_What is needed_: Identify the lines bearing the string "pixel" and gather them.

_Records for this exercise_:
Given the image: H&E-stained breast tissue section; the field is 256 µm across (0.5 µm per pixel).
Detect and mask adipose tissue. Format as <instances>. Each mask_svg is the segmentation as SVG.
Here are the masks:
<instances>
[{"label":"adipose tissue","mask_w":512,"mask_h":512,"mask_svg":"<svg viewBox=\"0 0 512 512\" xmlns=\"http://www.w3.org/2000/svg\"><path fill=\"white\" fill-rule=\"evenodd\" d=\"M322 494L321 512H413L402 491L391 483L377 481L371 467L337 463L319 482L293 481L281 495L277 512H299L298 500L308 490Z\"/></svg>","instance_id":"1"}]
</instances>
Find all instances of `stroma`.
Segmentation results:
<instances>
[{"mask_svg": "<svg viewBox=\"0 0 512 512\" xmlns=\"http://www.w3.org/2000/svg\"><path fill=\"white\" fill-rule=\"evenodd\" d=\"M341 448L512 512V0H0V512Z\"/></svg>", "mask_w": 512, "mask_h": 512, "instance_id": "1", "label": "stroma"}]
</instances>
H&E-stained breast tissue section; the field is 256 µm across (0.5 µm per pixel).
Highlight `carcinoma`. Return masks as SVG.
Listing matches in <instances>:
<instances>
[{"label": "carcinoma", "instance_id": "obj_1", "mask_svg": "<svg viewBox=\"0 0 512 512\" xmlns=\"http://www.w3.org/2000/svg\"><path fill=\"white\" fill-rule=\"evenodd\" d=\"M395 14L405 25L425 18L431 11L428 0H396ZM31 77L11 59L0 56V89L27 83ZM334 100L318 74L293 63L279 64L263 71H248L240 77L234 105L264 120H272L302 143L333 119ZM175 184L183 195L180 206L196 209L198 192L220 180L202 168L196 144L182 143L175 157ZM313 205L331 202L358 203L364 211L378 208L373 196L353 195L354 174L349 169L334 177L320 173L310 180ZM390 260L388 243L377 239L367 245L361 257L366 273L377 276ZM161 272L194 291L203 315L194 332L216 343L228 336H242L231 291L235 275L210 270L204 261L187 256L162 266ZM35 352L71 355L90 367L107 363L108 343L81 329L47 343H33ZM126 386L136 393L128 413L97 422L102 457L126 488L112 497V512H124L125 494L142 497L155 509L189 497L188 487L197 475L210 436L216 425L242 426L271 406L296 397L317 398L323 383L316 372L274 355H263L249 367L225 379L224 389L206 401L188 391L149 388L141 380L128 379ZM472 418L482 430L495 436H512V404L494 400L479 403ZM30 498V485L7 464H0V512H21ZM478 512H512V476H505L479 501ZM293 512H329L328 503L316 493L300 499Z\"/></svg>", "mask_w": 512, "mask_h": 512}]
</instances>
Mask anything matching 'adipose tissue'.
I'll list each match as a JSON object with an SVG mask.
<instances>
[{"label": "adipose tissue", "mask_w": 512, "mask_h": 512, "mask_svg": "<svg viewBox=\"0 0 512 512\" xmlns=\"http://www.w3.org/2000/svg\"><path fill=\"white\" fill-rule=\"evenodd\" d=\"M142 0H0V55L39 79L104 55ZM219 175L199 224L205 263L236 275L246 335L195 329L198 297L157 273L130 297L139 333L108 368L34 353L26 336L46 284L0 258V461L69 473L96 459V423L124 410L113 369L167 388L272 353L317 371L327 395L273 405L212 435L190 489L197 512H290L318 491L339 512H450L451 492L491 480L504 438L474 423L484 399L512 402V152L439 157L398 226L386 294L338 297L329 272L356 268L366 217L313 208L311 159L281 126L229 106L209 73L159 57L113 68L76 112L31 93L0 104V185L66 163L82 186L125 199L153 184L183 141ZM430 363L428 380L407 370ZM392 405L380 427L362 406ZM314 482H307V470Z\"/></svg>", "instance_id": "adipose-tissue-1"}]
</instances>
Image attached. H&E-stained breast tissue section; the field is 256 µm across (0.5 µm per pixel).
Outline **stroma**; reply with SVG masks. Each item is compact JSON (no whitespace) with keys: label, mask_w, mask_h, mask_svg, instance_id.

_Reply to the task_:
Given the image: H&E-stained breast tissue section; the field is 256 µm across (0.5 µm per pixel).
H&E-stained breast tissue section; the field is 256 µm across (0.5 µm per pixel).
Image attached. H&E-stained breast tissue section; the field is 256 µm across (0.5 µm per pixel).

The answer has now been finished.